- **Assigned task**: Output only the stretch of the listing that starts at the line containing "orange soap dispenser" and ends at the line containing "camera: 25 degrees right, 5 degrees down", reproduced exactly with both ends.

- **Supplied data**:
-- Opening Marker --

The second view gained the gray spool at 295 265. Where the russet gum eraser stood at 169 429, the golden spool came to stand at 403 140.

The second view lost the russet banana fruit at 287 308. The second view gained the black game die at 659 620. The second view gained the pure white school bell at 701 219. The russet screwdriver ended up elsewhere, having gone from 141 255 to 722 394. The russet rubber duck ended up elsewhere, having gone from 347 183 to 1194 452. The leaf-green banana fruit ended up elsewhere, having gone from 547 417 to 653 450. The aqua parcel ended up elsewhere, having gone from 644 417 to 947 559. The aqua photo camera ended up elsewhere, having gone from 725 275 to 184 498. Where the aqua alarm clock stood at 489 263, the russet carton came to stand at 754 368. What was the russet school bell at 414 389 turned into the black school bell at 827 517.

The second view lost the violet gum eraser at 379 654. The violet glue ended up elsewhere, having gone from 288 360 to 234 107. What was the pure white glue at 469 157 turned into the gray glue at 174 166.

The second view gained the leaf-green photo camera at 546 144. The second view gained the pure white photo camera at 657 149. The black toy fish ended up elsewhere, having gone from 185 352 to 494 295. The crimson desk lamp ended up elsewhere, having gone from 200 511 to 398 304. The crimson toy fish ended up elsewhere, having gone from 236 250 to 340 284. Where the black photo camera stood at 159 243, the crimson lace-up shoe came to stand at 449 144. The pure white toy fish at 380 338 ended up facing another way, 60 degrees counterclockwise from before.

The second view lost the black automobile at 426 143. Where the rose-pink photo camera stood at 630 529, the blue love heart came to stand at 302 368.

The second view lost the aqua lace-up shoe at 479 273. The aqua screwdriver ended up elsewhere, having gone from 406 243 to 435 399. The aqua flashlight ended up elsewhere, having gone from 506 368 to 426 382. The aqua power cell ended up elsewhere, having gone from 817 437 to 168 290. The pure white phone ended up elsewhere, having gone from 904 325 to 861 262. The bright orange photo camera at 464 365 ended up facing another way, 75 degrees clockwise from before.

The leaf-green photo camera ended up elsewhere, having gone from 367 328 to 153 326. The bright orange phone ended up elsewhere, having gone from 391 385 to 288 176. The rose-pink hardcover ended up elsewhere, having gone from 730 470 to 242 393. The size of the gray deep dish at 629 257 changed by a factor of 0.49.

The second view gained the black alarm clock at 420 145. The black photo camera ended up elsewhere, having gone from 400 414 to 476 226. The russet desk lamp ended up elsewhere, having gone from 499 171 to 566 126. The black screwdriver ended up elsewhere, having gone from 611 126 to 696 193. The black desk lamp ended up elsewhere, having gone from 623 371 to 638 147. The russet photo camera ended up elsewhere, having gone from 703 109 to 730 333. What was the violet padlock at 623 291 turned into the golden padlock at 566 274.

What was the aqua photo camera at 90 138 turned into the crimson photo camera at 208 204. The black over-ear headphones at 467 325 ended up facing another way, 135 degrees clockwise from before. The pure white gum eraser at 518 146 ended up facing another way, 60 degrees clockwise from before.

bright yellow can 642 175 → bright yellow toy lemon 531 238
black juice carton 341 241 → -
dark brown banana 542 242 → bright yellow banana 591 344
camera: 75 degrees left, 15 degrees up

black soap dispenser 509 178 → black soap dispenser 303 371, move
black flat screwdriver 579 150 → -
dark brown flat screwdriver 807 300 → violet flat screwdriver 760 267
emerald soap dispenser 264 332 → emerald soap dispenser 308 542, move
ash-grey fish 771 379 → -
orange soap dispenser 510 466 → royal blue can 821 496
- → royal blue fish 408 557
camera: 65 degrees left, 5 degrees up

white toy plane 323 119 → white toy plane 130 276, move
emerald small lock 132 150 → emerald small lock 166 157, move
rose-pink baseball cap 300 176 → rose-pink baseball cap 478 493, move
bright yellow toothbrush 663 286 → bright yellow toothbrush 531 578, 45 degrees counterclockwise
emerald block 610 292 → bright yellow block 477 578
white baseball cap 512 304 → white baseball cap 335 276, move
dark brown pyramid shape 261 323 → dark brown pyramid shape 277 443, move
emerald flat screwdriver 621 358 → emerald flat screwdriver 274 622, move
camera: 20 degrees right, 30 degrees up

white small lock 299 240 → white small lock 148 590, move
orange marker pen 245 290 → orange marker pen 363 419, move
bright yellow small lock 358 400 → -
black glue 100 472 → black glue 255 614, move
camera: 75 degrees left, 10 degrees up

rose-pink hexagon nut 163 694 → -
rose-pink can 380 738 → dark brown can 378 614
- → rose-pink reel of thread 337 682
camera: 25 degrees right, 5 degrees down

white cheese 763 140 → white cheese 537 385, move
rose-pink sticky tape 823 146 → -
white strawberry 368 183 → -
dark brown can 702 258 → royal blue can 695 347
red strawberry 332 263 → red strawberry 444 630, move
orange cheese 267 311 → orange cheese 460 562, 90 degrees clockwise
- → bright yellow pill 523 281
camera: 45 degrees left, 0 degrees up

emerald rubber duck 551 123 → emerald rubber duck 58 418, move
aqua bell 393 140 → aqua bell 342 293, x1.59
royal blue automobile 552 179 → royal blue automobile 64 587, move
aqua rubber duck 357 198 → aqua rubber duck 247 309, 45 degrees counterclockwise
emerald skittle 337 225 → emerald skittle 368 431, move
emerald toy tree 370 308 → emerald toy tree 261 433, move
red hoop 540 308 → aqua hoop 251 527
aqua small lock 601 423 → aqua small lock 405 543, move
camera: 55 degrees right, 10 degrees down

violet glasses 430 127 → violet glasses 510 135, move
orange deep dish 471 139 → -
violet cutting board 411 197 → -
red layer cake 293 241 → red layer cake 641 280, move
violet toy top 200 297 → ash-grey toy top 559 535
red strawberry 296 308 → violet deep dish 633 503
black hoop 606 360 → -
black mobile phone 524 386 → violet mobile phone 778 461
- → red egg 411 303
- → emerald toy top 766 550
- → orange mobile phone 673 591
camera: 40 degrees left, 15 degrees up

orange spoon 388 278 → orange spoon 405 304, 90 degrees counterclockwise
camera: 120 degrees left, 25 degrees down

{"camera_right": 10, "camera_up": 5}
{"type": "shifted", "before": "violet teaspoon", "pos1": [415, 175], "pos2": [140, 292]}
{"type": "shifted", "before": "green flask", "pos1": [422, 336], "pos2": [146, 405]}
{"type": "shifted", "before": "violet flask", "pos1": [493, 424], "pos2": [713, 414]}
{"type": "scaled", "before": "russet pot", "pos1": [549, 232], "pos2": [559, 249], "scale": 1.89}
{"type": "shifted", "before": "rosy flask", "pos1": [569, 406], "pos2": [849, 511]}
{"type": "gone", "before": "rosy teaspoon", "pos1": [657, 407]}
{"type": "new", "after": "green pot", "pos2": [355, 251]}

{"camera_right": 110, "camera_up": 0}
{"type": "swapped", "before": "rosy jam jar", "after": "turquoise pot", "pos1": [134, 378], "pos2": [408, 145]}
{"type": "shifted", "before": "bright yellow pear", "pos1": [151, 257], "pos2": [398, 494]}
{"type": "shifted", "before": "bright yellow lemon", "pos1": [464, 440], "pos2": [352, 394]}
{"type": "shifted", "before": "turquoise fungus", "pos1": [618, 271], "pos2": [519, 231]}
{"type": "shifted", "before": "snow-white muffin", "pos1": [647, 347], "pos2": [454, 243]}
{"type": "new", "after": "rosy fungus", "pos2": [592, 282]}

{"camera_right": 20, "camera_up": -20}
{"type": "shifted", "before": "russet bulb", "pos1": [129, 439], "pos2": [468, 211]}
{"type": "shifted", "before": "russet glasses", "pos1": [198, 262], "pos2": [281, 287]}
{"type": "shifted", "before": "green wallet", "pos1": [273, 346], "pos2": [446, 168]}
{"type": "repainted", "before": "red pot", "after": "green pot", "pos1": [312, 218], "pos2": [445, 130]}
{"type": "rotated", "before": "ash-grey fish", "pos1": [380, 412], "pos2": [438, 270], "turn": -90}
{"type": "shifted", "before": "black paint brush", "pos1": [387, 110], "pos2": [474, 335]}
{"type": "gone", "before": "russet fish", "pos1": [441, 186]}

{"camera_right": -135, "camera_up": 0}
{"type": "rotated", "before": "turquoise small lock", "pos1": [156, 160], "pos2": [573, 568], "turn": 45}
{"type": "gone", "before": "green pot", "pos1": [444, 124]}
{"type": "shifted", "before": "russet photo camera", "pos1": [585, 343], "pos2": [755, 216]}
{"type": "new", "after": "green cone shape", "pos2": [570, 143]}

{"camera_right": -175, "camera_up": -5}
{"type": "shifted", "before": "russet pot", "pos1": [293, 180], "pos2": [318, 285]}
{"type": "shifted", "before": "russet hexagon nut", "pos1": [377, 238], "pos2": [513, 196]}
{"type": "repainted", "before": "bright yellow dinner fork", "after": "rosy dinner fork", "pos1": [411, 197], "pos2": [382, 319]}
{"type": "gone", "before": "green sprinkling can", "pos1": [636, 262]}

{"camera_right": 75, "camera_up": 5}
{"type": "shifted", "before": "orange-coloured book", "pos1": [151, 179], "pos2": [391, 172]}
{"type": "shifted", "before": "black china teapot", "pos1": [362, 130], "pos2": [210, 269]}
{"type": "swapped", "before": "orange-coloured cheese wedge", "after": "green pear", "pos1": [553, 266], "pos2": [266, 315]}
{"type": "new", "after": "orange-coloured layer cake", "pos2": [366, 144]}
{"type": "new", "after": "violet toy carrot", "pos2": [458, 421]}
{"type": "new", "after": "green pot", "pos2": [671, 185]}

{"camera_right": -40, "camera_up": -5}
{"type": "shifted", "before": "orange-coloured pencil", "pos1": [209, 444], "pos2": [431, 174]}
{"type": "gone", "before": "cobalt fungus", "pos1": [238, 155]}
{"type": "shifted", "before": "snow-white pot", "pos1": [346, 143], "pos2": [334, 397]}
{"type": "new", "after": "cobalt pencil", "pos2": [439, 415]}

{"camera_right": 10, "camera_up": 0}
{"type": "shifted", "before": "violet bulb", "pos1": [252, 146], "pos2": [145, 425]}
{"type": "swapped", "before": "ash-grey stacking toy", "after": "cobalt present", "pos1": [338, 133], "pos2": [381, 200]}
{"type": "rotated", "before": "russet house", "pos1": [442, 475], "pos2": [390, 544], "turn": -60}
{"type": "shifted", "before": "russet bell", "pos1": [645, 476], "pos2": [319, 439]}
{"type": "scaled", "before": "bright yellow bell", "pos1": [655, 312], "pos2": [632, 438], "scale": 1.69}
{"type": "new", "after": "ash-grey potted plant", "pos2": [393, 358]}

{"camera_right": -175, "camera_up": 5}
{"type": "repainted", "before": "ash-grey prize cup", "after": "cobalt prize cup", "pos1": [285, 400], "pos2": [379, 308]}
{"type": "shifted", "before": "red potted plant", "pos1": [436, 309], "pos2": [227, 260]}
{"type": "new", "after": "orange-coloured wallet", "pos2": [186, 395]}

-- Closing Marker --

- **Result of the task**:
orange soap dispenser 510 466 → royal blue can 821 496
- → royal blue fish 408 557
camera: 65 degrees left, 5 degrees up

white toy plane 323 119 → white toy plane 130 276, move
emerald small lock 132 150 → emerald small lock 166 157, move
rose-pink baseball cap 300 176 → rose-pink baseball cap 478 493, move
bright yellow toothbrush 663 286 → bright yellow toothbrush 531 578, 45 degrees counterclockwise
emerald block 610 292 → bright yellow block 477 578
white baseball cap 512 304 → white baseball cap 335 276, move
dark brown pyramid shape 261 323 → dark brown pyramid shape 277 443, move
emerald flat screwdriver 621 358 → emerald flat screwdriver 274 622, move
camera: 20 degrees right, 30 degrees up

white small lock 299 240 → white small lock 148 590, move
orange marker pen 245 290 → orange marker pen 363 419, move
bright yellow small lock 358 400 → -
black glue 100 472 → black glue 255 614, move
camera: 75 degrees left, 10 degrees up

rose-pink hexagon nut 163 694 → -
rose-pink can 380 738 → dark brown can 378 614
- → rose-pink reel of thread 337 682
camera: 25 degrees right, 5 degrees down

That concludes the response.